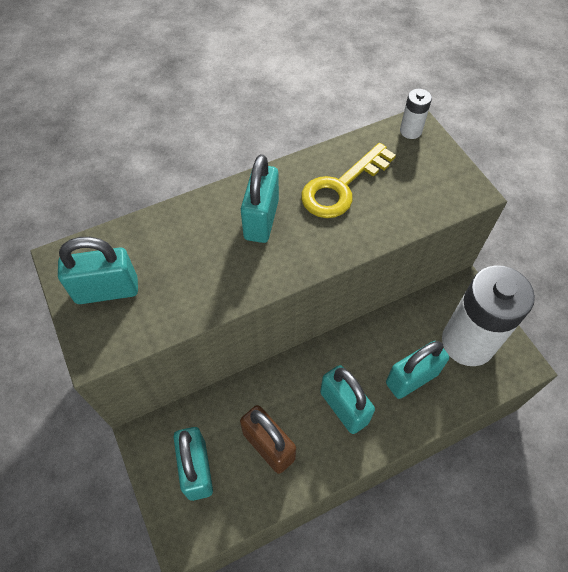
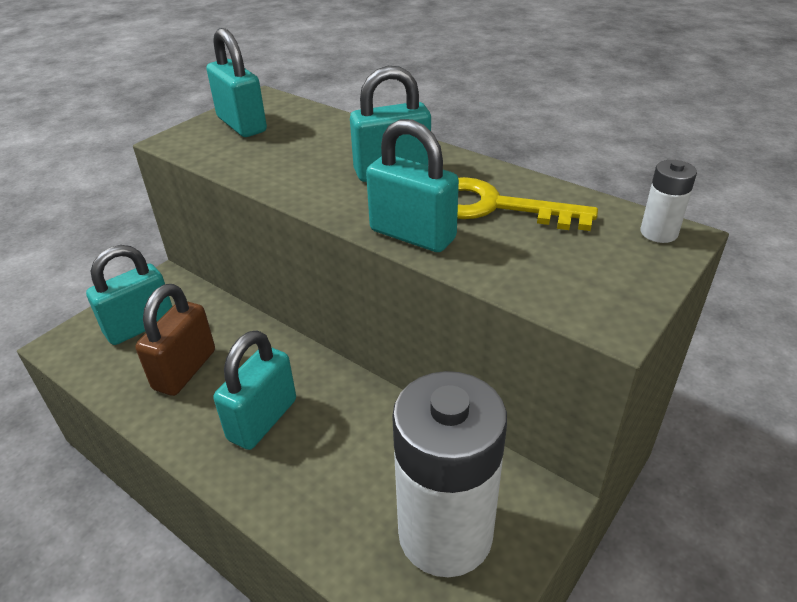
camera: 65 degrees right, 20 degrees down
(412, 378) = (341, 479): turquoise padlock -> turquoise padlock (412, 235)

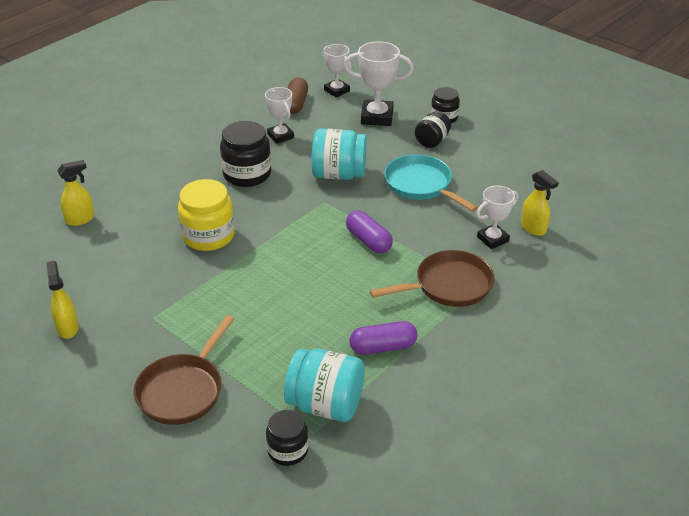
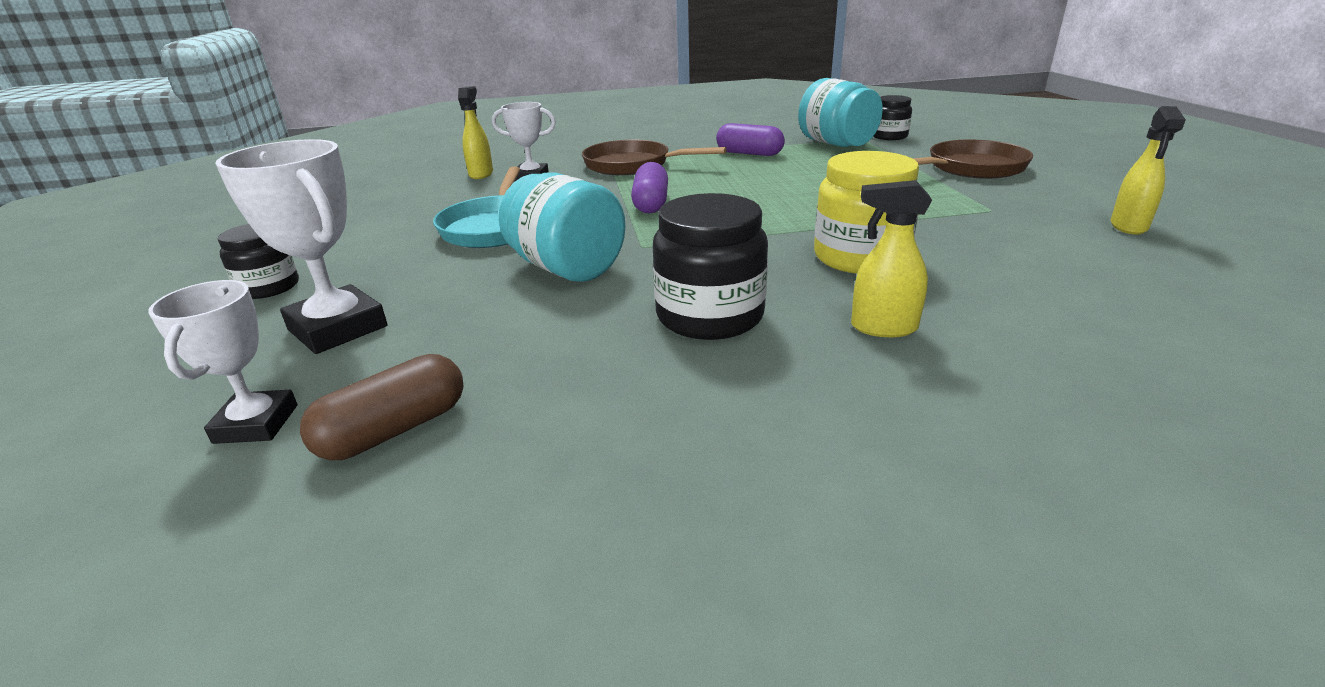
camera: 140 degrees left, 10 degrees down
(80, 219) = (1130, 348): yellow spray bottle -> yellow spray bottle (882, 328)
(280, 136) = (552, 362): white trophy -> none
(432, 141) = (365, 264): black jar -> none

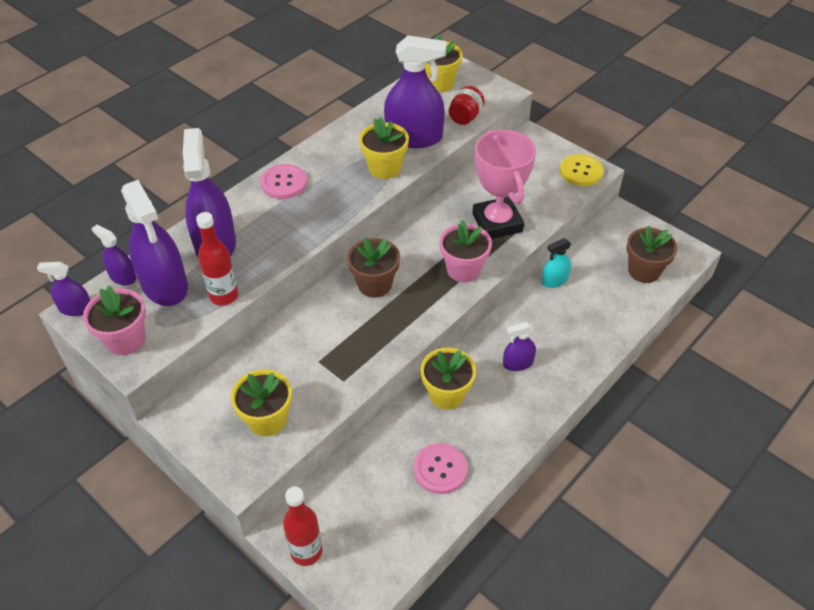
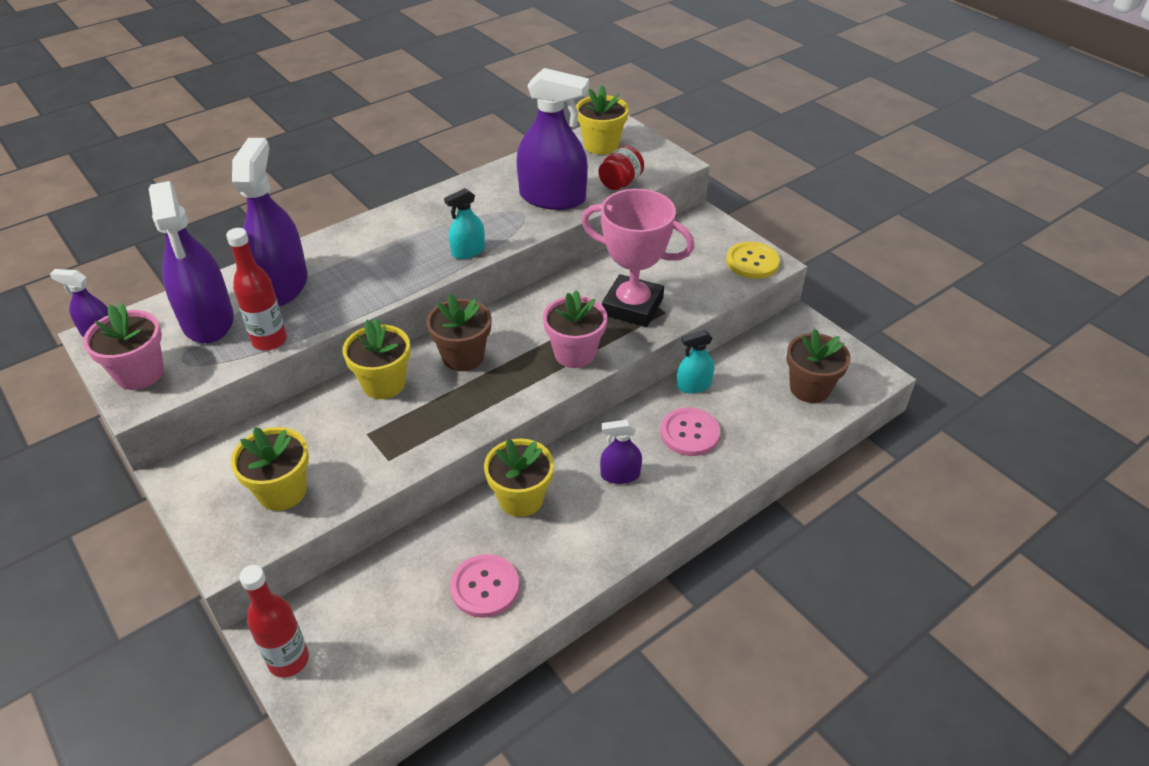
camera: 10 degrees right, 5 degrees down
(122, 276) = (165, 306): purple spray bottle -> none
(284, 183) = (385, 229): pink button -> pink button (689, 433)
(360, 194) = (468, 251): none -> turquoise spray bottle
(384, 168) = (506, 226): yellow flower pot -> yellow flower pot (383, 383)
(497, 223) = (632, 306): pink trophy -> pink trophy turned 60 degrees counterclockwise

┄┄┄┄┄┄┄┄┄┄┄┄┄┄┄┄┄┄┄┄

• **WORK TASK**:
Every line of the material above that has the string "right" needs pulling out.

• **RESPONSE TO THIS EXERCISE**:
camera: 65 degrees right, 20 degrees down
camera: 10 degrees right, 5 degrees down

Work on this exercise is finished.